» Collection entries

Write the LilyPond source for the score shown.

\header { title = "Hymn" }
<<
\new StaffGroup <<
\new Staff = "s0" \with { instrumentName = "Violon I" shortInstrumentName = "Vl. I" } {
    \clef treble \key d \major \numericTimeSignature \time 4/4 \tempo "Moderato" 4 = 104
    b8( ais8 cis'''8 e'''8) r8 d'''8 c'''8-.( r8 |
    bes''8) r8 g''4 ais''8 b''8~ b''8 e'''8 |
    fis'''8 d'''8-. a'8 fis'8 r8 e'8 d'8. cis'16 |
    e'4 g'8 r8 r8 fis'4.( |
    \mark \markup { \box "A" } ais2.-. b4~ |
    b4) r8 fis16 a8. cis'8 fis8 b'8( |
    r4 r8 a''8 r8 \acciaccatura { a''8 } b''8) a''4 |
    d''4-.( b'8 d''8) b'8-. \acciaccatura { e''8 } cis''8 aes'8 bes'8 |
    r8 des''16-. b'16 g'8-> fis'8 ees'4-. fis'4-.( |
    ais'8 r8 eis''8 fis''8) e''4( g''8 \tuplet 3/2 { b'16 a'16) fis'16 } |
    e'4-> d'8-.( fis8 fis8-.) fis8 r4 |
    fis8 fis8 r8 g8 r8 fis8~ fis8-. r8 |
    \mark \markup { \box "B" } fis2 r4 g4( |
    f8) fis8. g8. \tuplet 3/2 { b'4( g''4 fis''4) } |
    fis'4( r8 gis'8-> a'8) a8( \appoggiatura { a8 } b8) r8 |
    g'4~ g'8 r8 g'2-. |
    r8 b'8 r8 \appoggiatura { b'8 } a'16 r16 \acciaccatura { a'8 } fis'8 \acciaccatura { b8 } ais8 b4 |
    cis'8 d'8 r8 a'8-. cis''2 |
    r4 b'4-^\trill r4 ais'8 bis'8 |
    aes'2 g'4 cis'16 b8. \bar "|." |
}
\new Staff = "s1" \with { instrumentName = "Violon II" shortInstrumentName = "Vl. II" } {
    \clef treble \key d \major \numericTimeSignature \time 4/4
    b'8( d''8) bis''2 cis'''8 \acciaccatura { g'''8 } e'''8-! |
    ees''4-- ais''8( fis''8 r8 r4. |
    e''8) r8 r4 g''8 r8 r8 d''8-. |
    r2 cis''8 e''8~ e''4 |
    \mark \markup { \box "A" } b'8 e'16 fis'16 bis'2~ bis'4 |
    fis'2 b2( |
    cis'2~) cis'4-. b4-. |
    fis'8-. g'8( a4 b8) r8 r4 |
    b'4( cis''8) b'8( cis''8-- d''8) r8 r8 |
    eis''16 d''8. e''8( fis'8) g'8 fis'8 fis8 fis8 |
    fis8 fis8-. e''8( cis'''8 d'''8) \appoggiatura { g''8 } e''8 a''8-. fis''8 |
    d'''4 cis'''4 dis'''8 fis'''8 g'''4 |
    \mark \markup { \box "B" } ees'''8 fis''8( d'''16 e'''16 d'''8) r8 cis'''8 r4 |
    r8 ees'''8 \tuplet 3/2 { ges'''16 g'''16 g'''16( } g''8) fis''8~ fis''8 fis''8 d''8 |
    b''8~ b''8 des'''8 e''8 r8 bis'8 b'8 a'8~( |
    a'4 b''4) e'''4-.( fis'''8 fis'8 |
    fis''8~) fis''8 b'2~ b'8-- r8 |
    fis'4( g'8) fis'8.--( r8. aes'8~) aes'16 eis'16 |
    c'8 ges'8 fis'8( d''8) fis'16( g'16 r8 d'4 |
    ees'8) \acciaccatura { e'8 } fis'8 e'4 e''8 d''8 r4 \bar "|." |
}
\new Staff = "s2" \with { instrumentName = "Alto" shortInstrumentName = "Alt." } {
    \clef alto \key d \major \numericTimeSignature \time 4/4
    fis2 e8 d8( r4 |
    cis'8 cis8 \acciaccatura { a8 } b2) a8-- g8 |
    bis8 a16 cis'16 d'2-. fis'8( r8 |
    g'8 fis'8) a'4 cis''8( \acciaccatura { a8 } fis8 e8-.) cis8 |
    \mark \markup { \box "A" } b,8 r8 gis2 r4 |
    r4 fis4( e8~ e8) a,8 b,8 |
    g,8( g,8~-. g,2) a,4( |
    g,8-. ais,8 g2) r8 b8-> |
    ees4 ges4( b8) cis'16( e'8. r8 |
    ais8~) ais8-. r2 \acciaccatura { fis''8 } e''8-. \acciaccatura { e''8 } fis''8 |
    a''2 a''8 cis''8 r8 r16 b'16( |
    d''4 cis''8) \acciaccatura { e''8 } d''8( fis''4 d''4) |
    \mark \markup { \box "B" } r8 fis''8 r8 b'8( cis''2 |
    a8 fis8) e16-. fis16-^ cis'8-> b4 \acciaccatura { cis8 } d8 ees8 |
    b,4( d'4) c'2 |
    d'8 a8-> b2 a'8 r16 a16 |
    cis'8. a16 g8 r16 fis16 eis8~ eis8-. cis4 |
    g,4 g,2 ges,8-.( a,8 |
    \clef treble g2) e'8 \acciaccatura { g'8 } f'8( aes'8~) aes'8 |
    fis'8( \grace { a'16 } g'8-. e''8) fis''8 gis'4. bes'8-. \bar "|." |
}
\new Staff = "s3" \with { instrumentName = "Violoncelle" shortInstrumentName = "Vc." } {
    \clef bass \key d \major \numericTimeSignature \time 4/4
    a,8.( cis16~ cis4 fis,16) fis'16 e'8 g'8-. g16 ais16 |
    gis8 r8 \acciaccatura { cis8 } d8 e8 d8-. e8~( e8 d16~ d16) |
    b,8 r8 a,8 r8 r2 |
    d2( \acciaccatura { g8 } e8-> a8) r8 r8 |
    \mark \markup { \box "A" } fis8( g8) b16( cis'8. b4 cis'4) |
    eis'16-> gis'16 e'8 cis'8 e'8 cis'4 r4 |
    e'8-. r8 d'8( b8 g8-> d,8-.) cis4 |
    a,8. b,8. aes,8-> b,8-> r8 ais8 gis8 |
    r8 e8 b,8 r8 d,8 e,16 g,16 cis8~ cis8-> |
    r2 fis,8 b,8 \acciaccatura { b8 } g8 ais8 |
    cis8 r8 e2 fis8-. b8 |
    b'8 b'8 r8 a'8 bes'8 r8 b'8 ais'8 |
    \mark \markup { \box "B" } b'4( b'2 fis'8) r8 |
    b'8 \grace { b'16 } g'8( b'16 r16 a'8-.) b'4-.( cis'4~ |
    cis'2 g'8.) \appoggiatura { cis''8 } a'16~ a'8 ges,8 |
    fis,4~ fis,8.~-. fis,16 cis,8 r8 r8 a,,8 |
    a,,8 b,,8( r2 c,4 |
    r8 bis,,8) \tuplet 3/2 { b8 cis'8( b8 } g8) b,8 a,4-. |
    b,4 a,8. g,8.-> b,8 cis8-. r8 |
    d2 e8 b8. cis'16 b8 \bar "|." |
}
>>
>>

» Given problem
Copy out every line in the data above that contains the string "appoggiatura".

» Answer to the problem
    fis'4( r8 gis'8-> a'8) a8( \appoggiatura { a8 } b8) r8 |
    r8 b'8 r8 \appoggiatura { b'8 } a'16 r16 \acciaccatura { a'8 } fis'8 \acciaccatura { b8 } ais8 b4 |
    fis8 fis8-. e''8( cis'''8 d'''8) \appoggiatura { g''8 } e''8 a''8-. fis''8 |
    cis'2 g'8.) \appoggiatura { cis''8 } a'16~ a'8 ges,8 |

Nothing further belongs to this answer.